* _Task instructions_:
Copy the entries that appear below in full, leaving out any picture among them.

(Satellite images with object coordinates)
..........

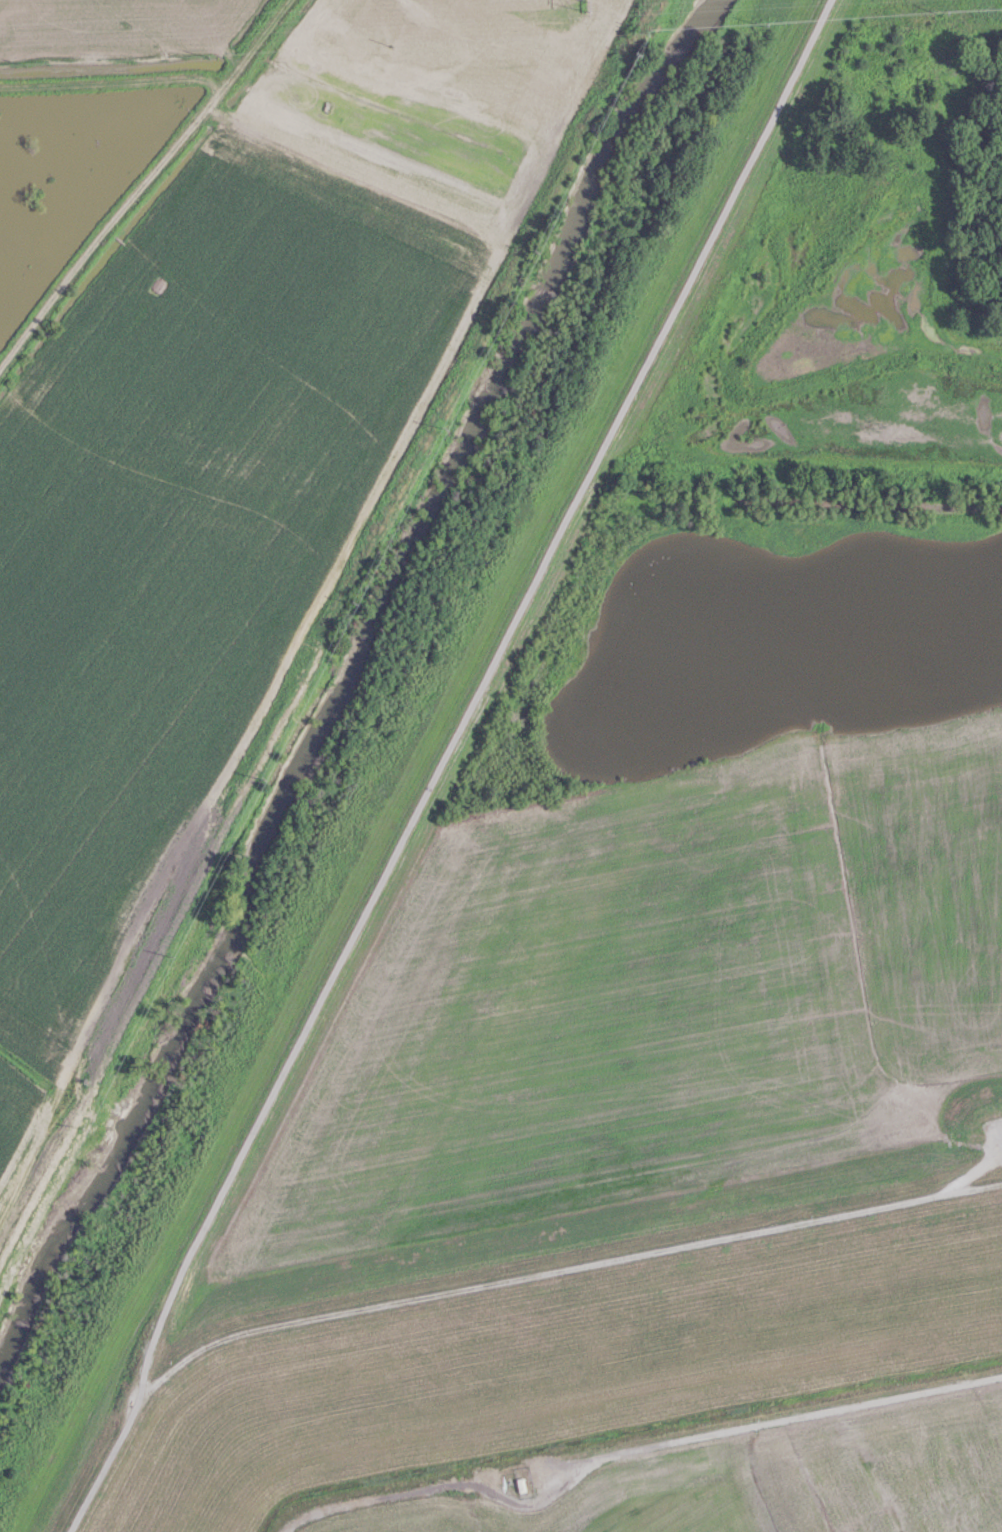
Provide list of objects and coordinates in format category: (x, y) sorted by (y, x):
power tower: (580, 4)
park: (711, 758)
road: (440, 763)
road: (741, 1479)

..........

* _Answer section_:
Provide list of objects and coordinates in format category: (x, y) sorted by (y, x):
power tower: (580, 4)
park: (711, 758)
road: (440, 763)
road: (741, 1479)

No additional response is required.